[Dataset excerpts]

━━━━━━

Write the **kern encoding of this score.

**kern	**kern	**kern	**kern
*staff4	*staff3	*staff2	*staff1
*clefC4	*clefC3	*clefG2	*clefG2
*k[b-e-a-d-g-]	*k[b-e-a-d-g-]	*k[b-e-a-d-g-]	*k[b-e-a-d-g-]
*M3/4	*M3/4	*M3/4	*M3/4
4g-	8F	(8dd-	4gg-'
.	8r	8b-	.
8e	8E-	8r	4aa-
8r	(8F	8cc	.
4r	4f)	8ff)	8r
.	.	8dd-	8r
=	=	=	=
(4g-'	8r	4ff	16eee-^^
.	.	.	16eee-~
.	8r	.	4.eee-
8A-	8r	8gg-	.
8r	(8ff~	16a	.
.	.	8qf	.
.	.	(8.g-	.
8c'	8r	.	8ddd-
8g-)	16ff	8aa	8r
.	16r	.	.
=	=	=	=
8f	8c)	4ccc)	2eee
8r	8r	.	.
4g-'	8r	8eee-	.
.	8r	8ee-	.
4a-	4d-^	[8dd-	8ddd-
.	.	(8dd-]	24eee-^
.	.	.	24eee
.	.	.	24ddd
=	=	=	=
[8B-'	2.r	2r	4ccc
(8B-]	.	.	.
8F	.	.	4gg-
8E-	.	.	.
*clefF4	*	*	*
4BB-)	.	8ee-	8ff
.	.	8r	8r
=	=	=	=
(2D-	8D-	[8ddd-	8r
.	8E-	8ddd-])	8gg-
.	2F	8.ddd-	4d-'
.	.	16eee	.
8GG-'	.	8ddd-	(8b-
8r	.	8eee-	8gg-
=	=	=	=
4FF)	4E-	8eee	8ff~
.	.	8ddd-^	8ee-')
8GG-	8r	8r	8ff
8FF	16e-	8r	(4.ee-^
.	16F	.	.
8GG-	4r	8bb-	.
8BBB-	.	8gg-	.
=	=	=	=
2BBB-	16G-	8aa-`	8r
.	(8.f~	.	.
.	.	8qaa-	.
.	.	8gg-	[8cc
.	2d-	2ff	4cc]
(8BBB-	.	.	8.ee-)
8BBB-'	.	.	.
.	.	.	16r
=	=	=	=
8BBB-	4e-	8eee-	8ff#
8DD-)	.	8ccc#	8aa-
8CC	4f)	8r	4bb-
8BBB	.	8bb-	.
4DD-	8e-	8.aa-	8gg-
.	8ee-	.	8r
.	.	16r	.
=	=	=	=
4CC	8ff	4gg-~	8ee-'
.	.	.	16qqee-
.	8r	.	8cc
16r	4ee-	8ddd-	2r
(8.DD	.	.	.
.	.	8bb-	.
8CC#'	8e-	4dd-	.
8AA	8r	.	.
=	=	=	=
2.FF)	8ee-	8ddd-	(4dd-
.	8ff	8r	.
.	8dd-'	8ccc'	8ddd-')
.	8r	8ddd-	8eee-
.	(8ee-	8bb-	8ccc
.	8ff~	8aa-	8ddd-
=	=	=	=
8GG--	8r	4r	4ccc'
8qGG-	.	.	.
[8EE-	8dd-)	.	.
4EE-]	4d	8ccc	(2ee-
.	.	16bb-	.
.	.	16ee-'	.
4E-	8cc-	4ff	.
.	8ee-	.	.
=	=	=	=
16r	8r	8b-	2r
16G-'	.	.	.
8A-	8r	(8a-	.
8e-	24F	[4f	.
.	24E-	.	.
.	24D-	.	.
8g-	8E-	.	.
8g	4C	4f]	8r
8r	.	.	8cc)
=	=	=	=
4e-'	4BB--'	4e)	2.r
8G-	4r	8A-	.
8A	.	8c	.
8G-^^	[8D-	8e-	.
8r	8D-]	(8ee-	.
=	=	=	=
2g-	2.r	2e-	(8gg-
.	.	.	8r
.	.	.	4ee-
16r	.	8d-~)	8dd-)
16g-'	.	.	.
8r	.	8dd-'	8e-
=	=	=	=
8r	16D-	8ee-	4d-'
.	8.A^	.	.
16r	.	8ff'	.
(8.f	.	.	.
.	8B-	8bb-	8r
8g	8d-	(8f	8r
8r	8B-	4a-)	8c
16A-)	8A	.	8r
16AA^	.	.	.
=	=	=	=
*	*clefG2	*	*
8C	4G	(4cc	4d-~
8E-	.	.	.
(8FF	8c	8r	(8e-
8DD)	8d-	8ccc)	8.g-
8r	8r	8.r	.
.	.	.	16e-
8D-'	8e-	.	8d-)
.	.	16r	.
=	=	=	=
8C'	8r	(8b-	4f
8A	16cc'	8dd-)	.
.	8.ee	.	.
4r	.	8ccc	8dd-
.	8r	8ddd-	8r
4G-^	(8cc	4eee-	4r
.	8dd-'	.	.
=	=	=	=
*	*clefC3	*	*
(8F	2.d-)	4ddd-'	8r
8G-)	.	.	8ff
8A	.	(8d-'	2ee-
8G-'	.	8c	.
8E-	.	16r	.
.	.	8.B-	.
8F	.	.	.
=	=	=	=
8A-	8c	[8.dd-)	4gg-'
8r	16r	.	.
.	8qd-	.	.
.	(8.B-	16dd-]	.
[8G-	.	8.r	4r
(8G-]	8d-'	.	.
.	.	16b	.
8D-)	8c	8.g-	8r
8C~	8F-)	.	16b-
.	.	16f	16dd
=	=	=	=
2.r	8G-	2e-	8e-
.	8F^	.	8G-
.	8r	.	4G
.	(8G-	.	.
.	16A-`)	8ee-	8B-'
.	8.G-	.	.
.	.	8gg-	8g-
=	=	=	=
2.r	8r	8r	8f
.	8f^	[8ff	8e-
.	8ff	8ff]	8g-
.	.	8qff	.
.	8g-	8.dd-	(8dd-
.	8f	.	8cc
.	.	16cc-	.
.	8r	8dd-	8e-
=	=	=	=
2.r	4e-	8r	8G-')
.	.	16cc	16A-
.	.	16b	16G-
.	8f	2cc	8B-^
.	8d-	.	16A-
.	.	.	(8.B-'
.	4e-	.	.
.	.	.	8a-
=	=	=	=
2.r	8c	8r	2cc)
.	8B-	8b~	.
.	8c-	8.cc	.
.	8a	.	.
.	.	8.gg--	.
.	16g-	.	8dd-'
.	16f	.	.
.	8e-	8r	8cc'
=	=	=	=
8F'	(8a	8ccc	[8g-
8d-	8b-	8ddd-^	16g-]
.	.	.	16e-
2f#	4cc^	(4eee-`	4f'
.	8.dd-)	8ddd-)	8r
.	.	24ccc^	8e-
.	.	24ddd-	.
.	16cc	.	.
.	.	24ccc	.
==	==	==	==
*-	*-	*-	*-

━━━━━━

→ EXERCISE REQUIREMENTS: Report every line of the listing above that contains the string "kern". Treat uppercase and lowercase letters as different.

→ THE SOLUTION:
Write the **kern encoding of this score.
**kern	**kern	**kern	**kern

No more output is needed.